# Task item:
Up to and including the line that contains "R1: 13k (DGND, SENSE) -> 1.3k (DGND, SENSE)", repeat each line of the data exactly, starting from the first.

(Entries supplied Opens)

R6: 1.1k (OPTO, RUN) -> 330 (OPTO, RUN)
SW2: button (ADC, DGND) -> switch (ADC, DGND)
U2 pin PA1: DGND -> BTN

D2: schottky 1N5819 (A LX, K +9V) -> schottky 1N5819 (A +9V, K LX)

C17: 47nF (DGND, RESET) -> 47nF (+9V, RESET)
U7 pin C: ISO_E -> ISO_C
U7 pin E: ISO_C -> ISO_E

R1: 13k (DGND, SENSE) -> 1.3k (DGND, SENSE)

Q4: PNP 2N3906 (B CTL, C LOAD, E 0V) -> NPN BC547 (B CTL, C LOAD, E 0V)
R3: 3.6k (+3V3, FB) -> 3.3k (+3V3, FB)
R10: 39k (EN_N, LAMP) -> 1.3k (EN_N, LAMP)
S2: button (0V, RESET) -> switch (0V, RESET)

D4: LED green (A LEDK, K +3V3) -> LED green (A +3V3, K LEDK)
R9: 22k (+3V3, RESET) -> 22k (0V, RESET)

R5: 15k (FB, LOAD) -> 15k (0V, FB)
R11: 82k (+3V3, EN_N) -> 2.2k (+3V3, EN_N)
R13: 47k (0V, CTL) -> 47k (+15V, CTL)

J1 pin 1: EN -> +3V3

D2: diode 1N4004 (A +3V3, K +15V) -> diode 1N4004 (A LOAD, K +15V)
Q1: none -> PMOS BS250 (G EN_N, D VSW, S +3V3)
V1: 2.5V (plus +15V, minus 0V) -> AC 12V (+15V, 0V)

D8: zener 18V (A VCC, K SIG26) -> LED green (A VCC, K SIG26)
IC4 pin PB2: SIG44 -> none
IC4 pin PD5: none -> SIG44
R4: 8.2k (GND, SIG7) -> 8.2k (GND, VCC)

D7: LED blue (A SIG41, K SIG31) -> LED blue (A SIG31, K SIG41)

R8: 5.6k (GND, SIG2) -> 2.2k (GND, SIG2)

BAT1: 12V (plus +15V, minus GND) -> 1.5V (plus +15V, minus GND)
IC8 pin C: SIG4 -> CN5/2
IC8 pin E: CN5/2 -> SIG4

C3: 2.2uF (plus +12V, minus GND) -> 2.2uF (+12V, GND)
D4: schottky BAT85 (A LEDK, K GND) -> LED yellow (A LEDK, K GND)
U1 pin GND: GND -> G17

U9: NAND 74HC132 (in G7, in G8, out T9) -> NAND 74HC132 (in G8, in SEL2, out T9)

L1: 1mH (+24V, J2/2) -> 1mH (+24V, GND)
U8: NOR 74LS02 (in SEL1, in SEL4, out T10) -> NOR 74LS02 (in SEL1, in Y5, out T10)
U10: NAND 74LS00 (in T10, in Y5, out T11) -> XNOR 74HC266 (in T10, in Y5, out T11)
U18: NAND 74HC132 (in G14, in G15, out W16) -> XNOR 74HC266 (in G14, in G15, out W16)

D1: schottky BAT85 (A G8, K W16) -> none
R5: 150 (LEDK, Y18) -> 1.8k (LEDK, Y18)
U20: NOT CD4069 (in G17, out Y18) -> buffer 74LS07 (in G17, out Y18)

(Entries supplied Closes)

# Response to the task:
R6: 1.1k (OPTO, RUN) -> 330 (OPTO, RUN)
SW2: button (ADC, DGND) -> switch (ADC, DGND)
U2 pin PA1: DGND -> BTN

D2: schottky 1N5819 (A LX, K +9V) -> schottky 1N5819 (A +9V, K LX)

C17: 47nF (DGND, RESET) -> 47nF (+9V, RESET)
U7 pin C: ISO_E -> ISO_C
U7 pin E: ISO_C -> ISO_E

R1: 13k (DGND, SENSE) -> 1.3k (DGND, SENSE)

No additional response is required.